Shape state transition data:
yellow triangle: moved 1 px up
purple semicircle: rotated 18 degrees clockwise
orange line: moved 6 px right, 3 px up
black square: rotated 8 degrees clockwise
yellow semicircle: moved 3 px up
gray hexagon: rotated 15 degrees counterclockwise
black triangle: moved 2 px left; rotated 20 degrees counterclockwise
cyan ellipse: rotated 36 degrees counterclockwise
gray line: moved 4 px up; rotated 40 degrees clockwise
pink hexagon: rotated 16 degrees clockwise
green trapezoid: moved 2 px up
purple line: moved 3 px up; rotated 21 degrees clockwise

...

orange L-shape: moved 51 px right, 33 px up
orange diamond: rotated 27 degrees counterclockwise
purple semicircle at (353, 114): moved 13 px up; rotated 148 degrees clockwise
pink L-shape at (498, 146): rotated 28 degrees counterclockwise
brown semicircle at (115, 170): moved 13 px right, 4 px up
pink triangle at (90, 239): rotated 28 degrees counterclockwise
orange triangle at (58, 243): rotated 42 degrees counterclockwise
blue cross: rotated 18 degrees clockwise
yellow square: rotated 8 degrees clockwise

_Exercise brief_
In the entries above, find the line with "black square: rotated 8 degrees clockwise" and the line with "purple line: moved", then restate word for word both of them and every line between, with nothing more.

_Exercise response_
black square: rotated 8 degrees clockwise
yellow semicircle: moved 3 px up
gray hexagon: rotated 15 degrees counterclockwise
black triangle: moved 2 px left; rotated 20 degrees counterclockwise
cyan ellipse: rotated 36 degrees counterclockwise
gray line: moved 4 px up; rotated 40 degrees clockwise
pink hexagon: rotated 16 degrees clockwise
green trapezoid: moved 2 px up
purple line: moved 3 px up; rotated 21 degrees clockwise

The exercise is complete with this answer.